[Recorded information]:
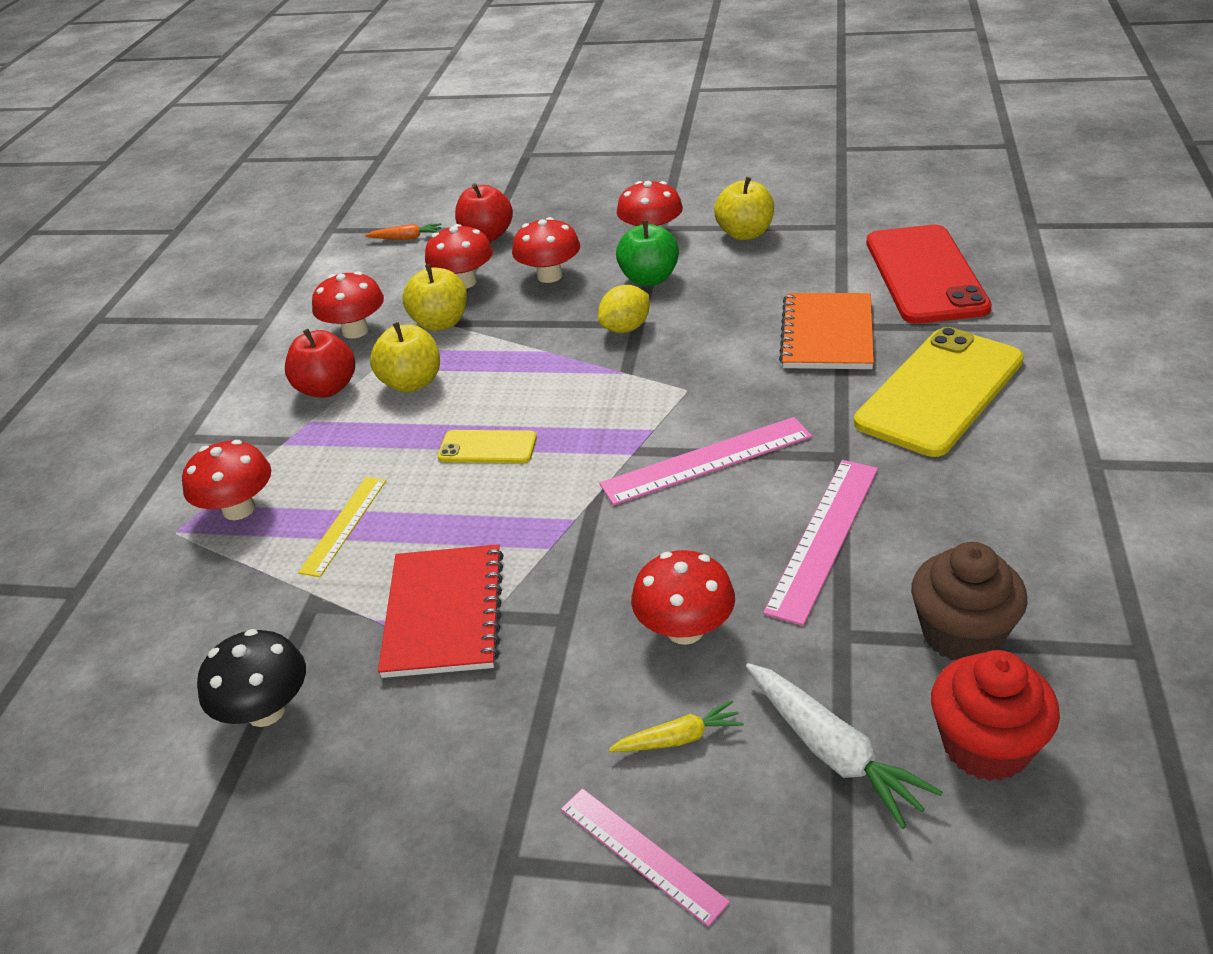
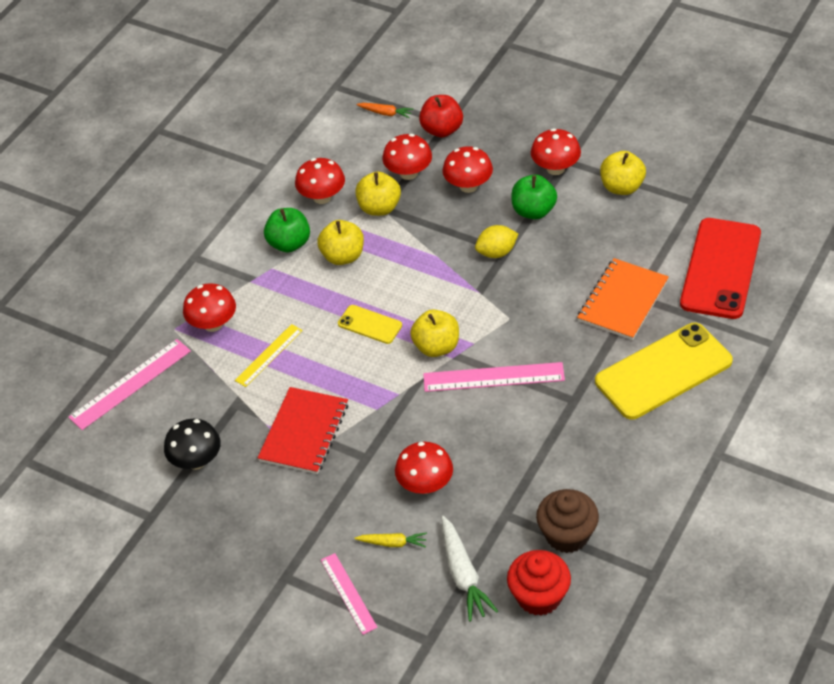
camera: 20 degrees right, 10 degrees up
(327, 388) = (289, 243): red apple -> green apple
(601, 447) = (436, 347): none -> yellow apple
(824, 537) = (530, 452): pink ruler -> pink ruler (130, 384)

[What the exercise asks]:
Every line above is to be reproduced verbatim, and the pictures are to be omitted.

[Solution to this task]:
camera: 20 degrees right, 10 degrees up
(327, 388) = (289, 243): red apple -> green apple
(601, 447) = (436, 347): none -> yellow apple
(824, 537) = (530, 452): pink ruler -> pink ruler (130, 384)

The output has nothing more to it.